→ **WHAT IS EXPECTED**
Would you transcribe the listing exactly as it stands, minus any images?

------------------------

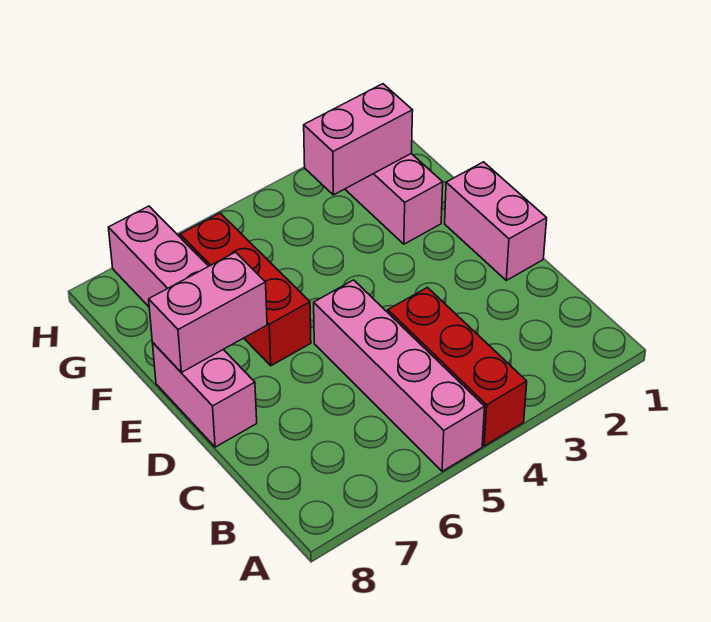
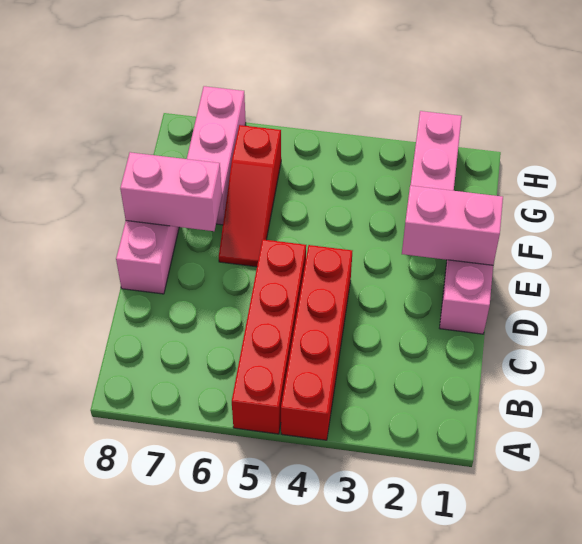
red brick A4:C4 level 1 -> red brick A4:D4 level 1
pink brick A5:D5 level 1 -> red brick A5:D5 level 1
red brick E6:G6 level 1 -> red slope E6:G6 level 1 top G
pink brick G2:G3 level 2 -> pink brick E1:E2 level 2

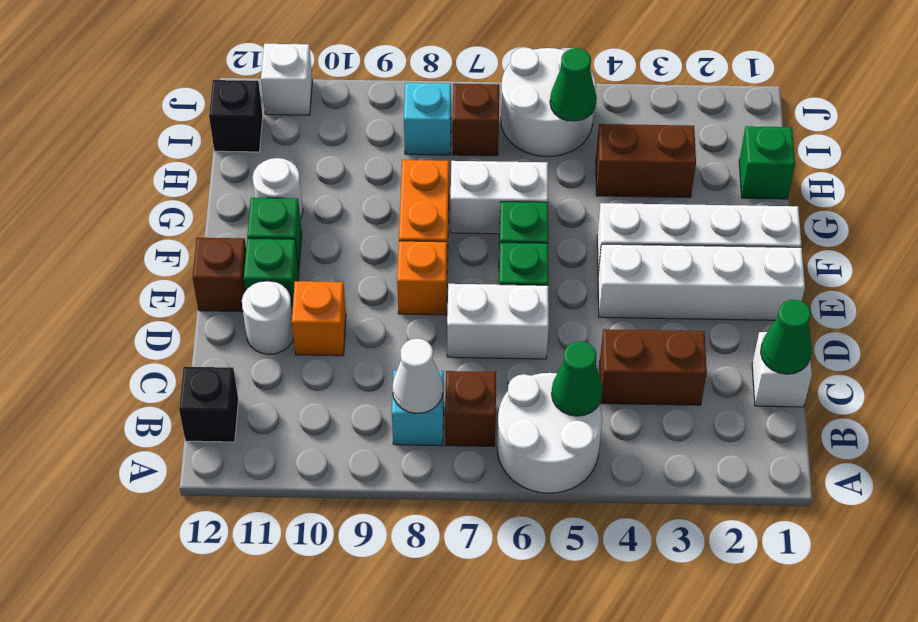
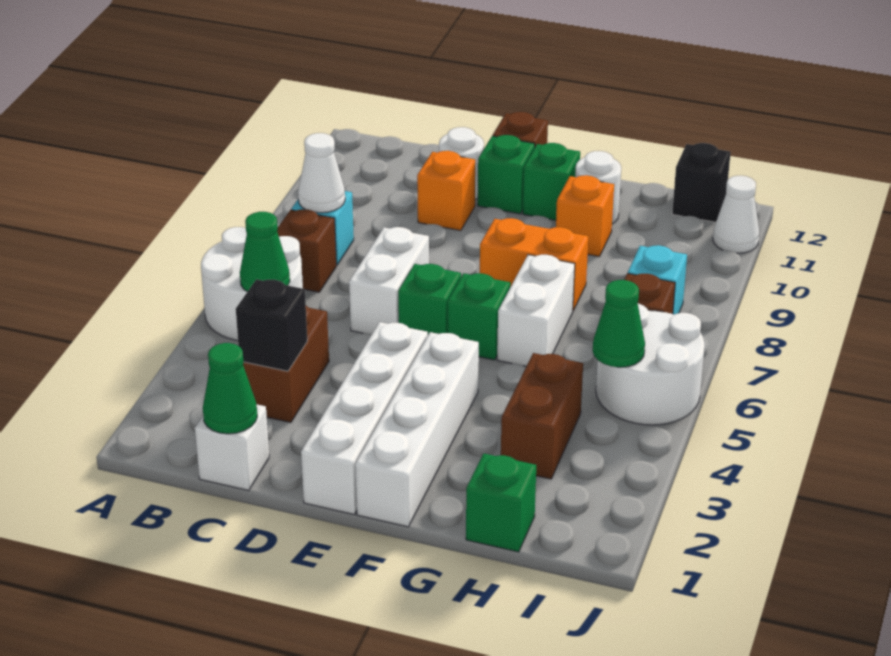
black brick B12 level 1 -> black brick C3 level 2
orange brick E8 level 1 -> orange brick G10 level 1
white brick J11 level 1 -> white cone J11 level 1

------------------------

→ **COMPLETED TASK**
red brick A4:C4 level 1 -> red brick A4:D4 level 1
pink brick A5:D5 level 1 -> red brick A5:D5 level 1
red brick E6:G6 level 1 -> red slope E6:G6 level 1 top G
pink brick G2:G3 level 2 -> pink brick E1:E2 level 2

black brick B12 level 1 -> black brick C3 level 2
orange brick E8 level 1 -> orange brick G10 level 1
white brick J11 level 1 -> white cone J11 level 1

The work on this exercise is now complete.